EXERCISE DATA
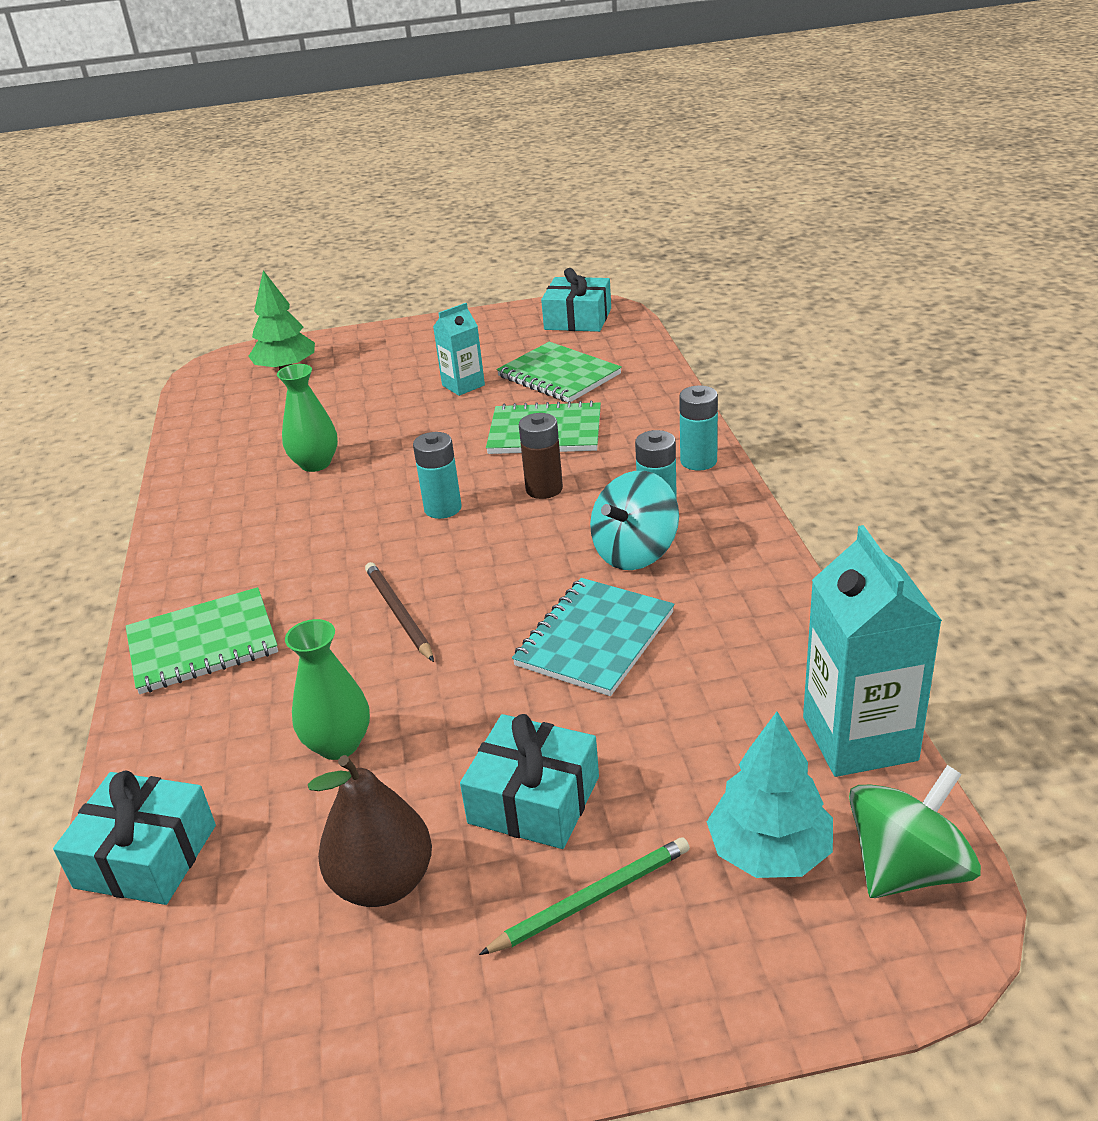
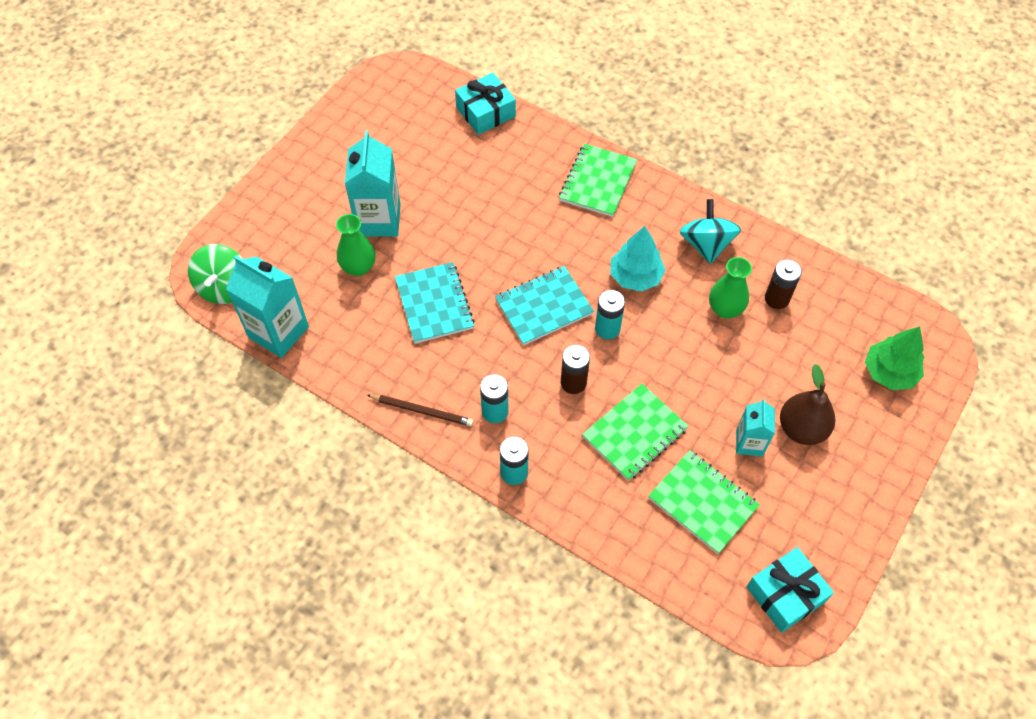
camera: 130 degrees right, 25 degrees up
(262, 447) = (777, 299): none -> brown battery
(338, 744) = (477, 187): green vase -> green vase (358, 267)
(383, 883) = (396, 160): brown pear -> brown pear (801, 429)
(398, 613) = (537, 254): brown pencil -> brown pencil (422, 411)
(474, 561) = (544, 307): none -> turquoise notebook
(534, 800) = (379, 220): turquoise gift -> turquoise carton
(559, 375) = (702, 502): green notebook -> green notebook turned 45 degrees clockwise
(592, 898) = (322, 203): green pencil -> none
(635, 552) = (472, 370): turquoise spinning top -> turquoise spinning top (706, 244)
(769, 851) = (277, 260): turquoise tree -> turquoise tree (635, 276)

YOUR ASSIGNMENT
Please repeat, exactly and only, the lines from the one containing "(534, 800) = (379, 220): turquoise" through the last line of the records, both included.

ANSWER AREA
(534, 800) = (379, 220): turquoise gift -> turquoise carton
(559, 375) = (702, 502): green notebook -> green notebook turned 45 degrees clockwise
(592, 898) = (322, 203): green pencil -> none
(635, 552) = (472, 370): turquoise spinning top -> turquoise spinning top (706, 244)
(769, 851) = (277, 260): turquoise tree -> turquoise tree (635, 276)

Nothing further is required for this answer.